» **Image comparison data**
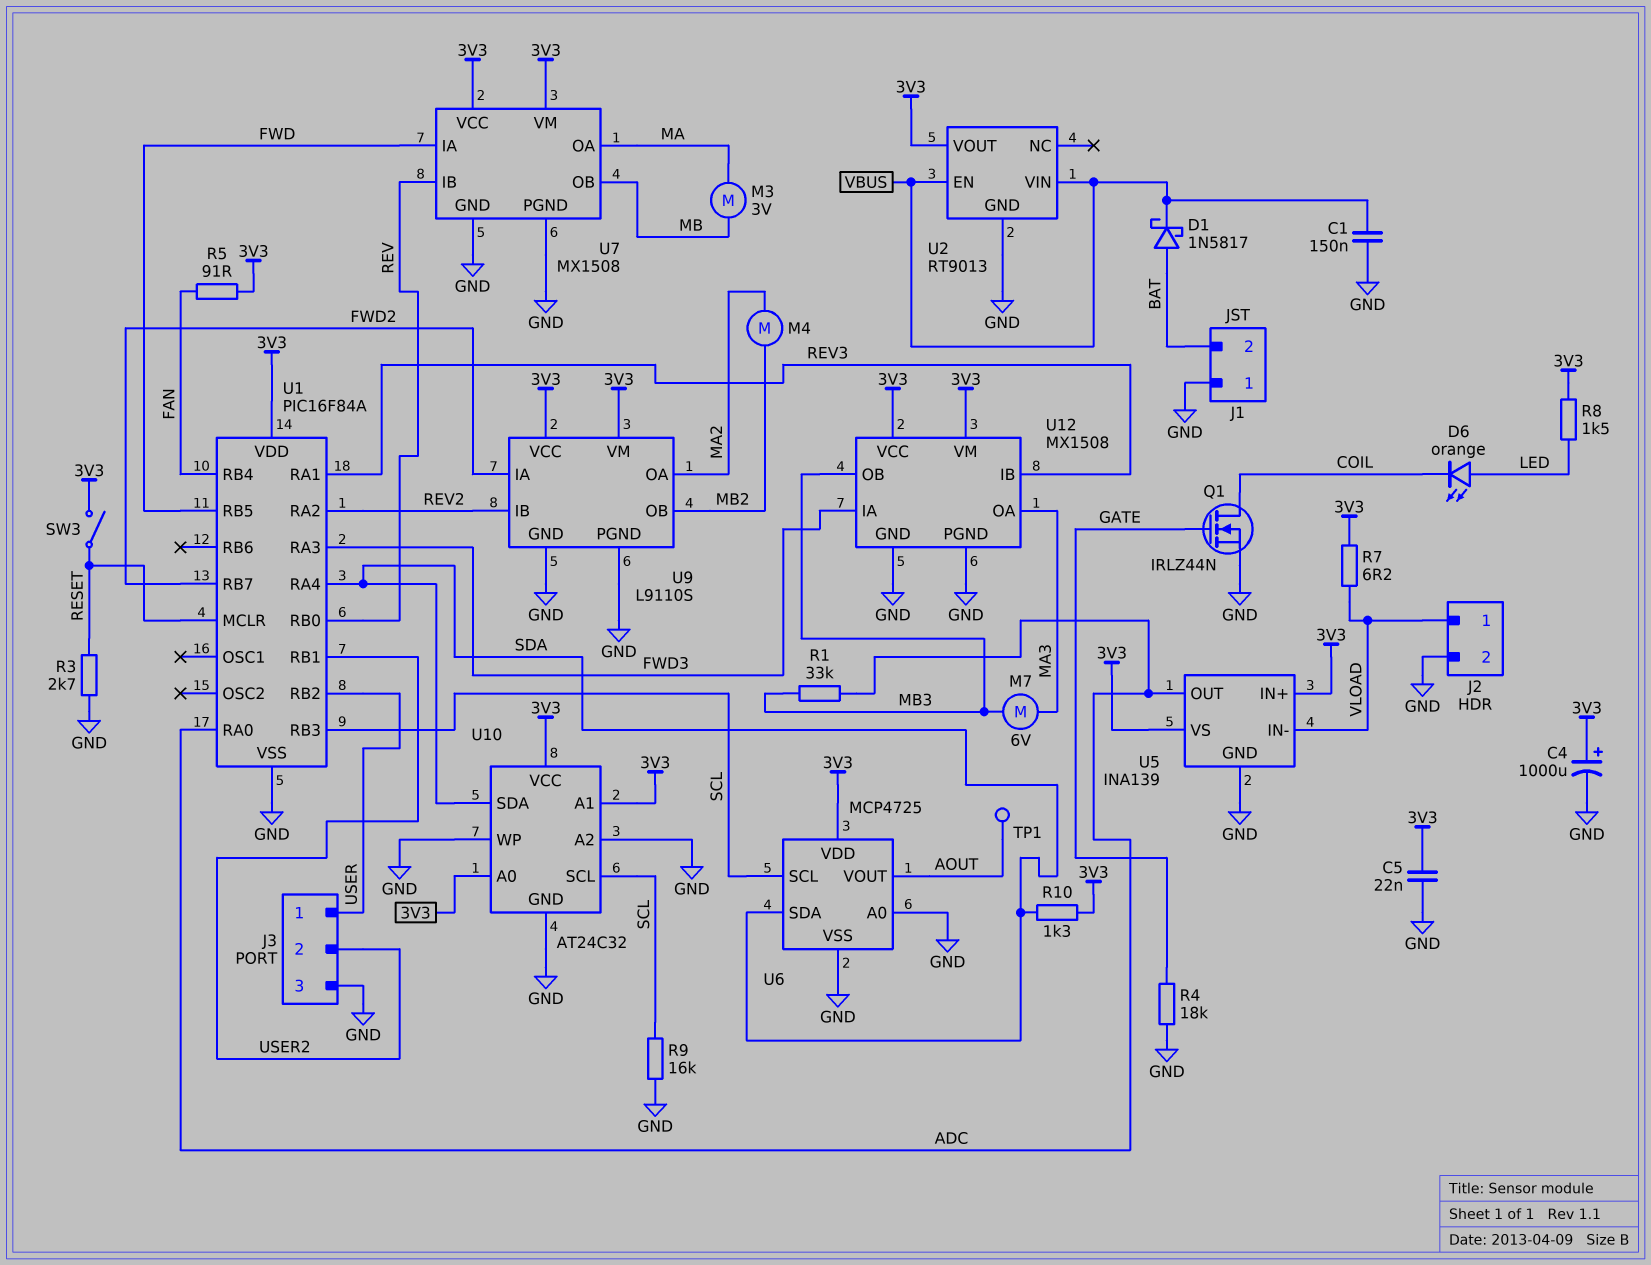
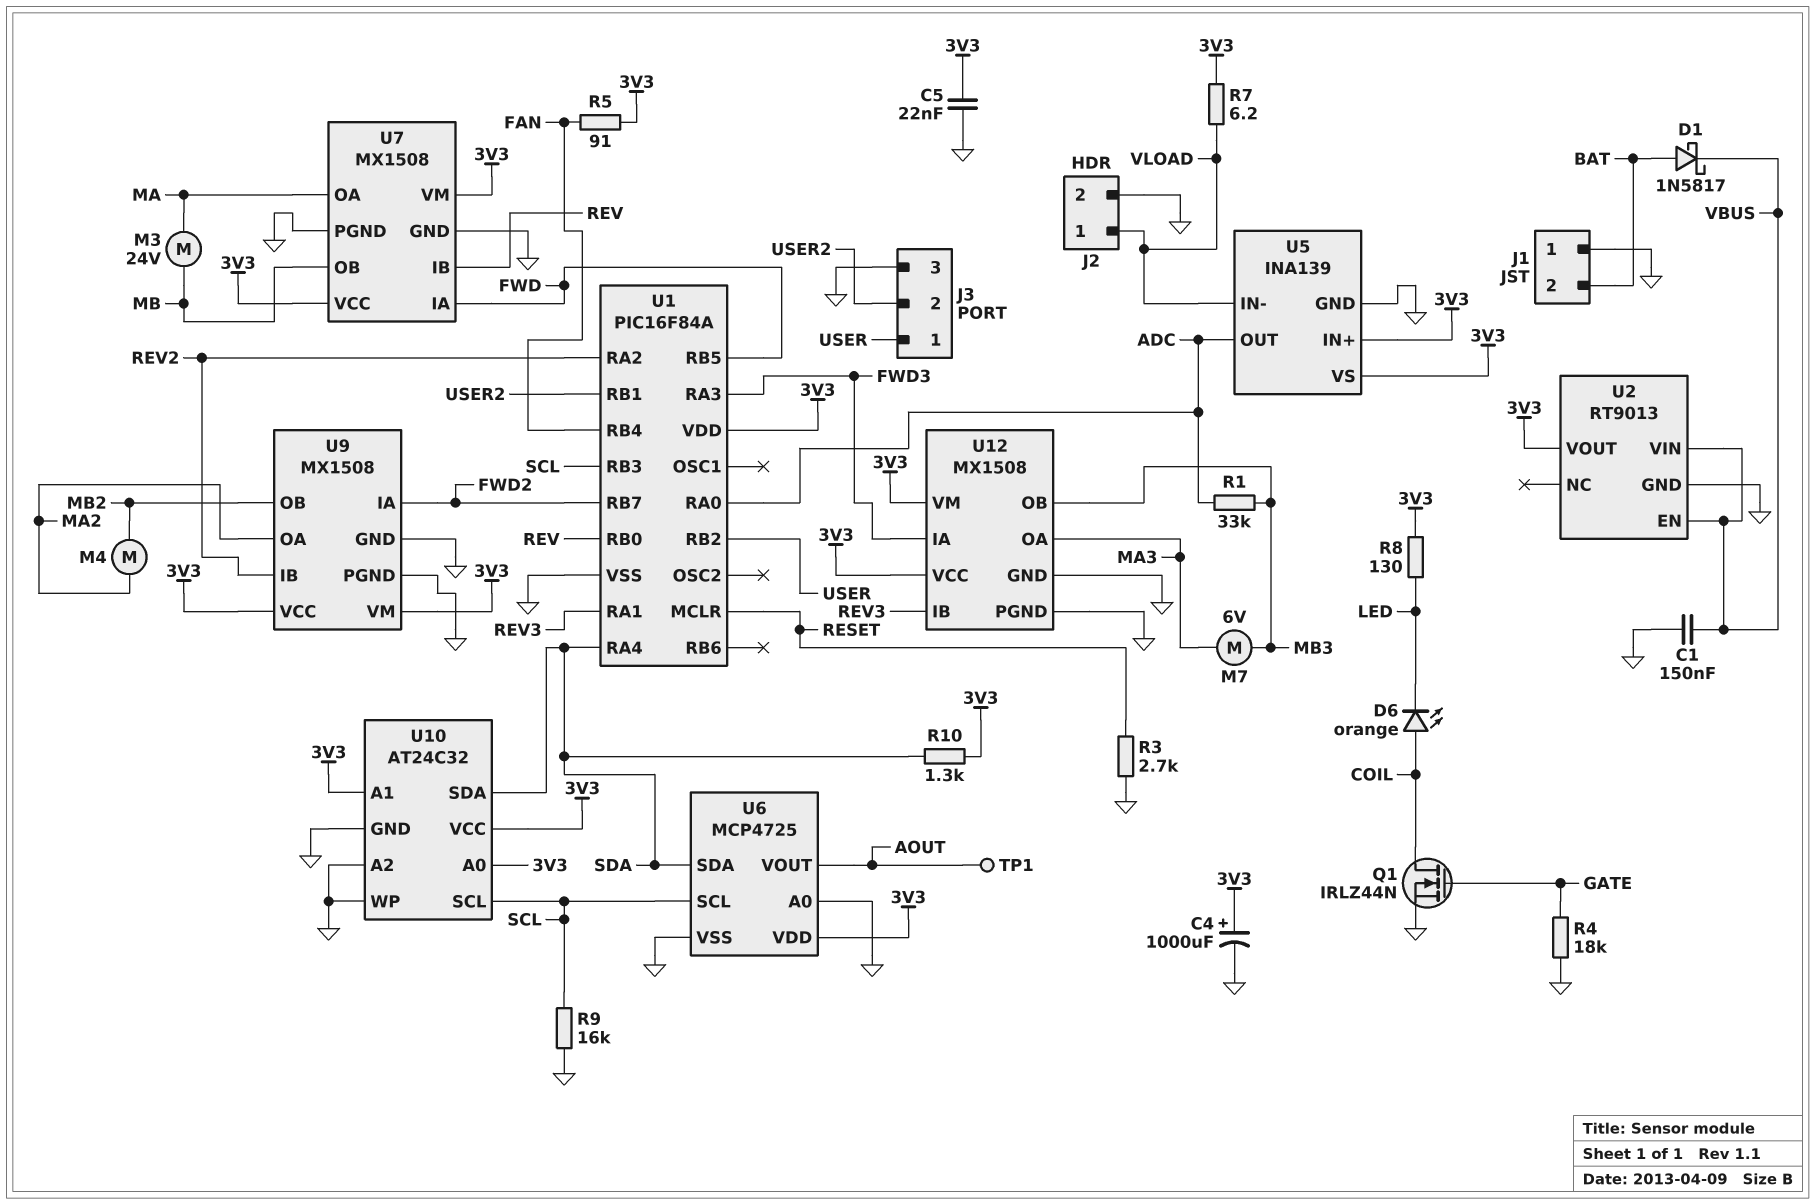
D6: LED orange (A LED, K COIL) -> LED orange (A COIL, K LED)
M3: motor 3V (MA, MB) -> motor 24V (MA, MB)
R8: 1.5k (3V3, LED) -> 130 (3V3, LED)
SW3: switch (3V3, RESET) -> none
U9: L9110S -> MX1508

» **THE TASK**
Leave out the pictures and print every line of the data exactly.

» **COMPLETED EXERCISE**
D6: LED orange (A LED, K COIL) -> LED orange (A COIL, K LED)
M3: motor 3V (MA, MB) -> motor 24V (MA, MB)
R8: 1.5k (3V3, LED) -> 130 (3V3, LED)
SW3: switch (3V3, RESET) -> none
U9: L9110S -> MX1508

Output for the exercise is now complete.